### Task objective:
Repeat exactly the line that includes "grey tile A5 level 1 -> grey plate A5 level 1" and all lines after it, ending with the last line of the listing below.
§ §
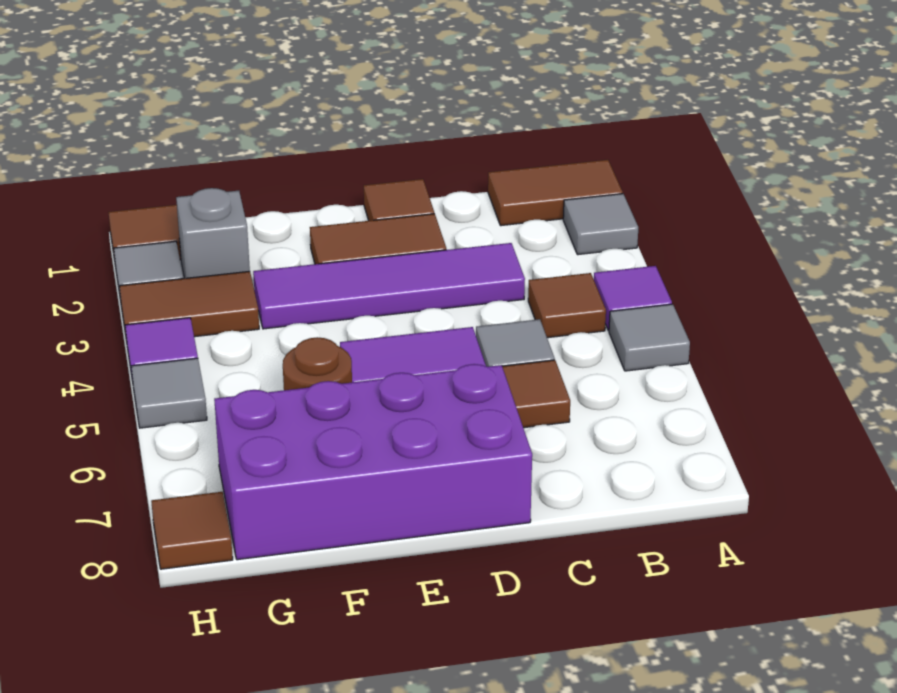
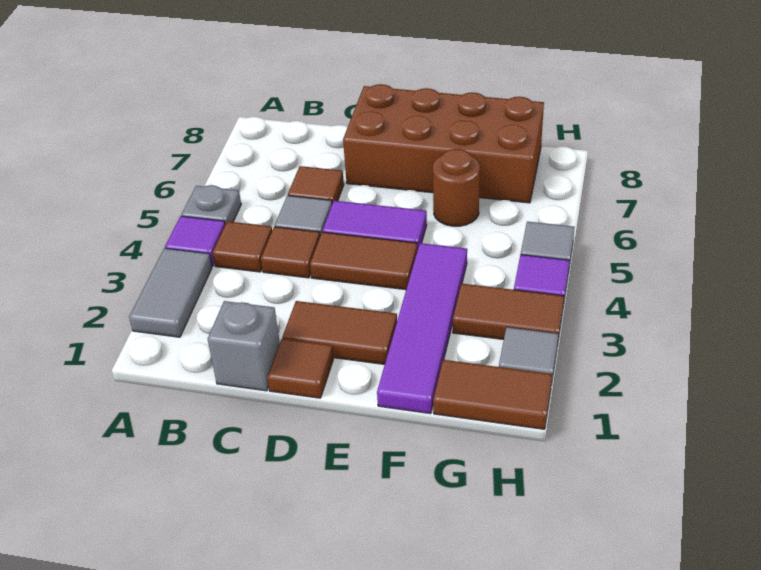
brown tile A1:B1 level 1 -> brown tile D4:E4 level 1
grey tile A2 level 1 -> grey tile A2:A3 level 1
grey tile A5 level 1 -> grey plate A5 level 1
purple tile C3:F3 level 1 -> purple tile F1:F4 level 1
purple brick D7:G8 level 1 -> brown brick D7:G8 level 1
grey brick G2 level 1 -> grey brick C1 level 1
brown tile H8 level 1 -> brown tile C4 level 1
§ §
### Output for this exercise:
grey tile A5 level 1 -> grey plate A5 level 1
purple tile C3:F3 level 1 -> purple tile F1:F4 level 1
purple brick D7:G8 level 1 -> brown brick D7:G8 level 1
grey brick G2 level 1 -> grey brick C1 level 1
brown tile H8 level 1 -> brown tile C4 level 1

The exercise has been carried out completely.